Assigned task:
Every line of the records below that holds the word "blue" belongs in the answer.

__________________________________________________

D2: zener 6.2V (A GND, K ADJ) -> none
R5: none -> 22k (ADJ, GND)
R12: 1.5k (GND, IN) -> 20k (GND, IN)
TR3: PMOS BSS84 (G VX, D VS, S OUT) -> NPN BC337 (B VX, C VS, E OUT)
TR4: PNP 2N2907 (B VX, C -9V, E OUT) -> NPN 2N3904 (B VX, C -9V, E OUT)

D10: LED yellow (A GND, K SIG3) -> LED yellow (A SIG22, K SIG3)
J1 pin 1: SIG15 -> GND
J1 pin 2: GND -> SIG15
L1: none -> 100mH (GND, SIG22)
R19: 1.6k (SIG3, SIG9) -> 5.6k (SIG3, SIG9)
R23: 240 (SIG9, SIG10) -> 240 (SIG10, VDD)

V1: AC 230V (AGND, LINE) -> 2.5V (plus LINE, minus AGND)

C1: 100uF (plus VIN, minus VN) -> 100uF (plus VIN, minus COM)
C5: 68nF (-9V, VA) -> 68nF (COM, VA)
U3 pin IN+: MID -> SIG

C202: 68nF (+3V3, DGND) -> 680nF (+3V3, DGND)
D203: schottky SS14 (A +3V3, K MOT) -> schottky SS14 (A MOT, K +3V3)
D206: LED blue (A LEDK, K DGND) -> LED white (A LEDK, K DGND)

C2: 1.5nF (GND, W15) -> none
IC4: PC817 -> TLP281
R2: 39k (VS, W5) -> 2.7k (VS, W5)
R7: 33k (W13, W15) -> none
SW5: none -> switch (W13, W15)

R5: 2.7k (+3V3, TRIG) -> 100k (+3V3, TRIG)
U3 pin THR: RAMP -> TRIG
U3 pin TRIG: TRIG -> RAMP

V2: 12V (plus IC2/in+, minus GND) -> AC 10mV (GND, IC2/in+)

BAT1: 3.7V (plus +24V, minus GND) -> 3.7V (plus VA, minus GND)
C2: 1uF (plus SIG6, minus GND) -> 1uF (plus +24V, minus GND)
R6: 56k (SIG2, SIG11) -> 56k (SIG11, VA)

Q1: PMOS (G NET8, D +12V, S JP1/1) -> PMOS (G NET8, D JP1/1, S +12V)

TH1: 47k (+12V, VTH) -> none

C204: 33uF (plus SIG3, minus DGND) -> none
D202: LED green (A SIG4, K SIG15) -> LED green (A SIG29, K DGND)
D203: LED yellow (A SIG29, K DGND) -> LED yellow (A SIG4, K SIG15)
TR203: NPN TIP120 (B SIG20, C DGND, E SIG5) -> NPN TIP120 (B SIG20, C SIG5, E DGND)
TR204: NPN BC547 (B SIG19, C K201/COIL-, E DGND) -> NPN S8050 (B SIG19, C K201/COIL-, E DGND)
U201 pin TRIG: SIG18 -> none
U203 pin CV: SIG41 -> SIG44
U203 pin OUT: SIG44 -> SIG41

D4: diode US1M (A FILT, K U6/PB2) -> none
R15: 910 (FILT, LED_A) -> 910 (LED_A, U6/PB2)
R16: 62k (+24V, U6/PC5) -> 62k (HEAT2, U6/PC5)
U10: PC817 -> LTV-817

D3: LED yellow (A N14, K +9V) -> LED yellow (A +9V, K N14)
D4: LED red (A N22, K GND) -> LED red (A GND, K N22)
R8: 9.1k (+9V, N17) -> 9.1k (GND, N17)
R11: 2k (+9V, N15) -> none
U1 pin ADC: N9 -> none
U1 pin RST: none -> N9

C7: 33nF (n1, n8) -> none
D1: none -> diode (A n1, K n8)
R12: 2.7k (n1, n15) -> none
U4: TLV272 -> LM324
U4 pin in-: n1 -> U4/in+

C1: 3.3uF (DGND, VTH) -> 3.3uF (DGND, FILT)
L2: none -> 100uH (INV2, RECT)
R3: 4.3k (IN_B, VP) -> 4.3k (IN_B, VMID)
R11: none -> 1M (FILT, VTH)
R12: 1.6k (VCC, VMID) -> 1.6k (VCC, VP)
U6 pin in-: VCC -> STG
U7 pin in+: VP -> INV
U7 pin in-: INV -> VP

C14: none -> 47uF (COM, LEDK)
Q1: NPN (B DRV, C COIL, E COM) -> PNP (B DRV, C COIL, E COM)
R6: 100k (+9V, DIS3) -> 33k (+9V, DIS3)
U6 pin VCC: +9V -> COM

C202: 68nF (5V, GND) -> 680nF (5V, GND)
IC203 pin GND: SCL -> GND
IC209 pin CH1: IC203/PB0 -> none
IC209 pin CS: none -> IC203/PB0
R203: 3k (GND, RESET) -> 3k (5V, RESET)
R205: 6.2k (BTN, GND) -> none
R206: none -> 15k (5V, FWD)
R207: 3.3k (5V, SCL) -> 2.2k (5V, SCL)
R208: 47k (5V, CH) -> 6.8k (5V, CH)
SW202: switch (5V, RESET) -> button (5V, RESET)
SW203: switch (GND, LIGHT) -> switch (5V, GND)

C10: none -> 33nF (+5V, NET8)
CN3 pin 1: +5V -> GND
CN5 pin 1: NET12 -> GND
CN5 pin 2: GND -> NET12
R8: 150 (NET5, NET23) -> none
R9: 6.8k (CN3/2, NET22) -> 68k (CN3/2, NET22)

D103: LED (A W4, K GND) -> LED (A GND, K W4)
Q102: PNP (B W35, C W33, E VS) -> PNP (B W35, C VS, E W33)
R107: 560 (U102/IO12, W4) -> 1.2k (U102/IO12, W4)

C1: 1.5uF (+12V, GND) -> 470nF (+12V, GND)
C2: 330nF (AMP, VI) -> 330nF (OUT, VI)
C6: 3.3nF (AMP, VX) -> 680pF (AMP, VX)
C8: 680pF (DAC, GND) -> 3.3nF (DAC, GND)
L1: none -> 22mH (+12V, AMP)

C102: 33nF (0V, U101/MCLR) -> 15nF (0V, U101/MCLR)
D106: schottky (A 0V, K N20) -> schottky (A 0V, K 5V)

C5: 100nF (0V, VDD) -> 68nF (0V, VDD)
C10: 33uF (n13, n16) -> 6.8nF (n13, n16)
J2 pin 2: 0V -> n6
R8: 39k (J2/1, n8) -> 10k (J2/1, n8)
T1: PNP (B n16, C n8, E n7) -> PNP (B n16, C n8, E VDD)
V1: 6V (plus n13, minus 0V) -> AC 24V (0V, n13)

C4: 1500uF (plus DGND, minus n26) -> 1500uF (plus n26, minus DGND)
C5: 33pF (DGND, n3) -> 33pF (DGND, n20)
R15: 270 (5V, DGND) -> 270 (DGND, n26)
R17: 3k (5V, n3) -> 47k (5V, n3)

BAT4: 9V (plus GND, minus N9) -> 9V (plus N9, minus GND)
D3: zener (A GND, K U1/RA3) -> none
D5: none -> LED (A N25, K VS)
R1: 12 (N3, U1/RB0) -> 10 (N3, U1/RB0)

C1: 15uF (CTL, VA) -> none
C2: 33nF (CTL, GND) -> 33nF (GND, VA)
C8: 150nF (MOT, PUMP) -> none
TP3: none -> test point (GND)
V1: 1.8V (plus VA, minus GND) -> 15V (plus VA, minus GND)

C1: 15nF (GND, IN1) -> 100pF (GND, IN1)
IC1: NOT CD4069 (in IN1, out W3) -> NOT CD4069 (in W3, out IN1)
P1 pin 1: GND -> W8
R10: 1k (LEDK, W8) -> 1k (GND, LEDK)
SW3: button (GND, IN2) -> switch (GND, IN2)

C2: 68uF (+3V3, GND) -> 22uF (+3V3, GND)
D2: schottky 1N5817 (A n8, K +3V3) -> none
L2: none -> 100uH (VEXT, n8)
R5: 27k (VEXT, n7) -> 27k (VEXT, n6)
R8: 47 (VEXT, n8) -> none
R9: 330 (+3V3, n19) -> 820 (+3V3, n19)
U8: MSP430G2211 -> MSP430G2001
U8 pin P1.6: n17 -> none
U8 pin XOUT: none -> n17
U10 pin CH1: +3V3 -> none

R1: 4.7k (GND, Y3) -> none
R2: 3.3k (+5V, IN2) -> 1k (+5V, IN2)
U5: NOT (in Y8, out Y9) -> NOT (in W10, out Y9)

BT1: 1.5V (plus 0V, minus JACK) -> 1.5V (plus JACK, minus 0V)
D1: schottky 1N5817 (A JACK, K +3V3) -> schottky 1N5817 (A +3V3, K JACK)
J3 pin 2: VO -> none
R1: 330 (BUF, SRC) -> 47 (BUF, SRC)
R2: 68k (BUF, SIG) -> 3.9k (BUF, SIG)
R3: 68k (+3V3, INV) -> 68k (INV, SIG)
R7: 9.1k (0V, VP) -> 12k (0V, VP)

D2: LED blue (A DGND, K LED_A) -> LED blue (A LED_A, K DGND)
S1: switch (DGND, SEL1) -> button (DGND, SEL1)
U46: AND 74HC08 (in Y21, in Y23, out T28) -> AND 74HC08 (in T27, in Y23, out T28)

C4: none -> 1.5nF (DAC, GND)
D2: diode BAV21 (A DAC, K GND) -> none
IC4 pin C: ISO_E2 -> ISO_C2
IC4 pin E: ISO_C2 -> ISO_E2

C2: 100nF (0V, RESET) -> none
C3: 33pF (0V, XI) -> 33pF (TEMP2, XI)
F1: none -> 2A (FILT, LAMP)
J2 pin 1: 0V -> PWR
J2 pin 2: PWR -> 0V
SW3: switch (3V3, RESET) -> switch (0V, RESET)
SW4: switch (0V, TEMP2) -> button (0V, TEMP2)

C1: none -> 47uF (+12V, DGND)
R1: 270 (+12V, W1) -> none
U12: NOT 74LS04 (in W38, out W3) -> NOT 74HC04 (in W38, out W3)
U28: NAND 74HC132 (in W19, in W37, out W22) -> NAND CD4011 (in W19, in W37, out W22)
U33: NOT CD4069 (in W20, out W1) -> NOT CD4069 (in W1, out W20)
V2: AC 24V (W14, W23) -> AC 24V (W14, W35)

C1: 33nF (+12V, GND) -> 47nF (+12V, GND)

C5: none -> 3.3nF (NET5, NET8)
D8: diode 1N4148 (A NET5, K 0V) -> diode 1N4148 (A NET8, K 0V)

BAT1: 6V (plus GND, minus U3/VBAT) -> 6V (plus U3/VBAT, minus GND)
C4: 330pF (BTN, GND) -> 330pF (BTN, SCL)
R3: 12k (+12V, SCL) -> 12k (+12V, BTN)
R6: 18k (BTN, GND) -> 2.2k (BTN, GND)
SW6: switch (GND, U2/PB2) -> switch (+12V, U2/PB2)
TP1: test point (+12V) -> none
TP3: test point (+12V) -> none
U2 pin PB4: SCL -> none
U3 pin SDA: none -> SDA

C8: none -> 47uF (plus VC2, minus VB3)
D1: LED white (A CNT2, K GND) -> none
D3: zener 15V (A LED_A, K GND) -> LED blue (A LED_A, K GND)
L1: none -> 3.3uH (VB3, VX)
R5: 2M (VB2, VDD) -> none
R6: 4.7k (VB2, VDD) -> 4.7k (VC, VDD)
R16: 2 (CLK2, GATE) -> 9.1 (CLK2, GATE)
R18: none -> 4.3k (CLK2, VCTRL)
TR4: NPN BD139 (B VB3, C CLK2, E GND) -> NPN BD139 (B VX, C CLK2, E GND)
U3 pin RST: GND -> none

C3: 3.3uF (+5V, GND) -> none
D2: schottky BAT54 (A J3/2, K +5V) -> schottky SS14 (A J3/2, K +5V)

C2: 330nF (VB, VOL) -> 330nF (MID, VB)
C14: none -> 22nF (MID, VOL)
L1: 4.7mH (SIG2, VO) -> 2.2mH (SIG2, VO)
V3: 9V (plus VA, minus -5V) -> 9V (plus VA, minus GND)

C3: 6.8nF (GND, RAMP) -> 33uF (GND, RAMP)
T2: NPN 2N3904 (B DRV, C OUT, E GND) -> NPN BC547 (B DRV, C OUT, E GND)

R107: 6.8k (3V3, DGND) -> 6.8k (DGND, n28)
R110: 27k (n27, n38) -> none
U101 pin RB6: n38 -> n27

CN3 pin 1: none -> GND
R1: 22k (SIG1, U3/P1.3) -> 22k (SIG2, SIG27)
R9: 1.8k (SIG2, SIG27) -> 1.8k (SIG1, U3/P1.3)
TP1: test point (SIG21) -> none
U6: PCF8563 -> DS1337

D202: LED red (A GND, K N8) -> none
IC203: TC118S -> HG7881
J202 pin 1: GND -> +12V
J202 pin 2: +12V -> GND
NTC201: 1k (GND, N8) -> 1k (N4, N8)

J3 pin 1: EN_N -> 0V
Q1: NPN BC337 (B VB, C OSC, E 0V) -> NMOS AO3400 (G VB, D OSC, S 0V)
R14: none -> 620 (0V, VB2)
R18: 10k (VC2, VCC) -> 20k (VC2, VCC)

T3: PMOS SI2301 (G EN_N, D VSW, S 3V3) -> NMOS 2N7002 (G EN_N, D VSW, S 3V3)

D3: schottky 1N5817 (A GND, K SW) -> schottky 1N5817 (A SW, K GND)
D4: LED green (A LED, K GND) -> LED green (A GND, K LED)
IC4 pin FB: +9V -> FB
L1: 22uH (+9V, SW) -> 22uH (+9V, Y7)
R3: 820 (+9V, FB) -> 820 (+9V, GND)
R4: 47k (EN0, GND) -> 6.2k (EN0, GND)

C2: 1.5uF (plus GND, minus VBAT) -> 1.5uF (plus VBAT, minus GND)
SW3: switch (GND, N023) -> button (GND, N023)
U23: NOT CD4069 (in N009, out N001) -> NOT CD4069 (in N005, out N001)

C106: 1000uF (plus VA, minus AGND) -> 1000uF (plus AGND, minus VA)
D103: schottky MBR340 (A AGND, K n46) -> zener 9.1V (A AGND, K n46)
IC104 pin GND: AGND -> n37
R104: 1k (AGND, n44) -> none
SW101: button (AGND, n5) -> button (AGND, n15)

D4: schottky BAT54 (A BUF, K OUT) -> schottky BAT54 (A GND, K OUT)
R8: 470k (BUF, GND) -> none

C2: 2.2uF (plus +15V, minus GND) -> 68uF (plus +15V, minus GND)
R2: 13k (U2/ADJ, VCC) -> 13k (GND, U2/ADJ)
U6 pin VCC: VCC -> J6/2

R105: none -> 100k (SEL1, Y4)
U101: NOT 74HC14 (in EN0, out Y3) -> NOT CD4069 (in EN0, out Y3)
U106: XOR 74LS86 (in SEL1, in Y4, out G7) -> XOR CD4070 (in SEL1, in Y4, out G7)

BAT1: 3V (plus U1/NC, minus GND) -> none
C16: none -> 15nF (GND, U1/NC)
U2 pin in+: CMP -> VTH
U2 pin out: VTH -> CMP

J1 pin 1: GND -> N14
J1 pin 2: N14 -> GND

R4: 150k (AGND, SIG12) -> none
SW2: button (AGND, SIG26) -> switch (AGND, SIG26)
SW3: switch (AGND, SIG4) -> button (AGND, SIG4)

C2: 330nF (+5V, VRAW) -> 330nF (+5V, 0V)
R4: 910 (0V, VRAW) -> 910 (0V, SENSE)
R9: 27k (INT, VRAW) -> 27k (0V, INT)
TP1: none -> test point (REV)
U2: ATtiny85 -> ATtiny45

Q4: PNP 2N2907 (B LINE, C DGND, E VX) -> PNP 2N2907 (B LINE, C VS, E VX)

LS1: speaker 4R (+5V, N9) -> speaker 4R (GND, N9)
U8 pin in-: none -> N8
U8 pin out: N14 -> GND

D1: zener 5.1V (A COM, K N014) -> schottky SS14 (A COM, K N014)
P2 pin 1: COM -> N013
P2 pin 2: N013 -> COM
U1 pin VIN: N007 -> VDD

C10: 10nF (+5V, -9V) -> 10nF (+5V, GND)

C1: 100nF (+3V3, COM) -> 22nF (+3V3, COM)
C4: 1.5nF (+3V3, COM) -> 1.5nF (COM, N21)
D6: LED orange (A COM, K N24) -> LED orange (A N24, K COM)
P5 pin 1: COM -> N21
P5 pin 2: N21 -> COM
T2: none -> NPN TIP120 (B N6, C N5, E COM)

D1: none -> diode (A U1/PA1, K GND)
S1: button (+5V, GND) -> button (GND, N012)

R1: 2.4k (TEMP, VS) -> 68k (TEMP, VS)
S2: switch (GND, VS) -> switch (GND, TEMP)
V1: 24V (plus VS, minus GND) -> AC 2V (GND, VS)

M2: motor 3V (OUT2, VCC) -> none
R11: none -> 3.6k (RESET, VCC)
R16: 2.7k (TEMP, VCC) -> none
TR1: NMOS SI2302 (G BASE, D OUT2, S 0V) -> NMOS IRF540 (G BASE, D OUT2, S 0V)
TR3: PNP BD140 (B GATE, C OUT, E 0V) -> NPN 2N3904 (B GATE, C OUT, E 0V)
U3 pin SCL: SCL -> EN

__________________________________________________

Response area:
D206: LED blue (A LEDK, K DGND) -> LED white (A LEDK, K DGND)
D2: LED blue (A DGND, K LED_A) -> LED blue (A LED_A, K DGND)
D3: zener 15V (A LED_A, K GND) -> LED blue (A LED_A, K GND)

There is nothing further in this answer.